- **Input data**:

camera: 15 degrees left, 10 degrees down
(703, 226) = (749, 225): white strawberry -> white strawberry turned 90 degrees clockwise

==

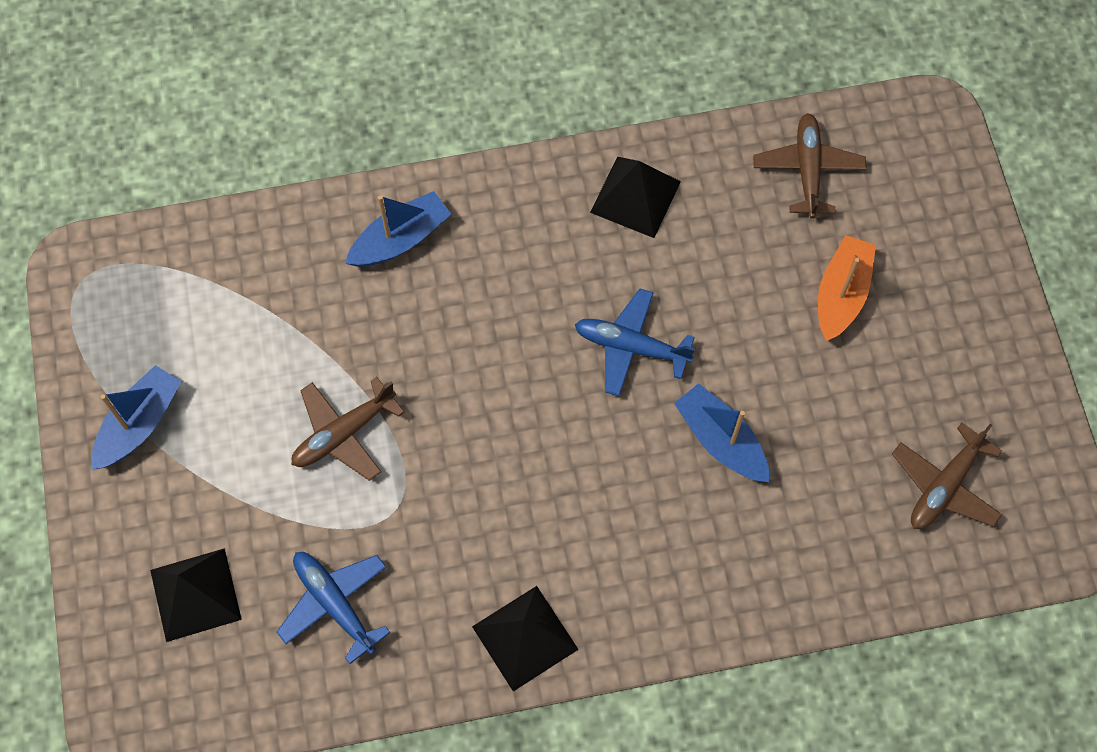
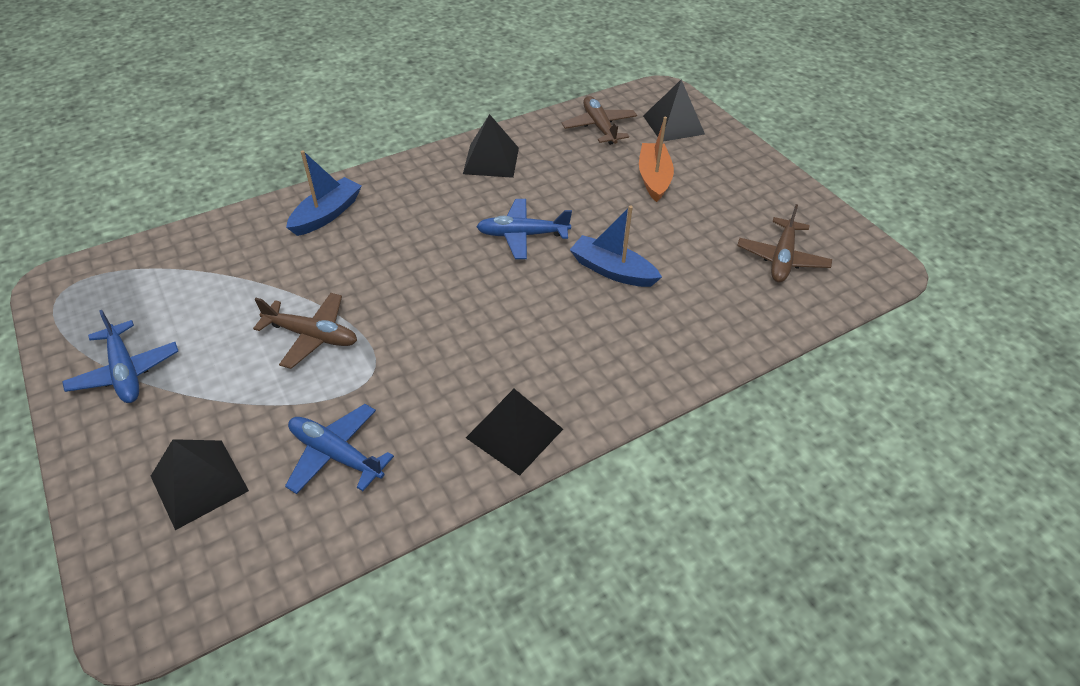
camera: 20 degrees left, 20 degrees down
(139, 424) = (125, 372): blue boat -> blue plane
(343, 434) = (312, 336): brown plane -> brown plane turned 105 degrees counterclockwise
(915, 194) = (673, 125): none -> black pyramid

- **Problem statement**:
In the entries above, find each line that includes the string "left" and copy it.

- **Task solution**:
camera: 15 degrees left, 10 degrees down
camera: 20 degrees left, 20 degrees down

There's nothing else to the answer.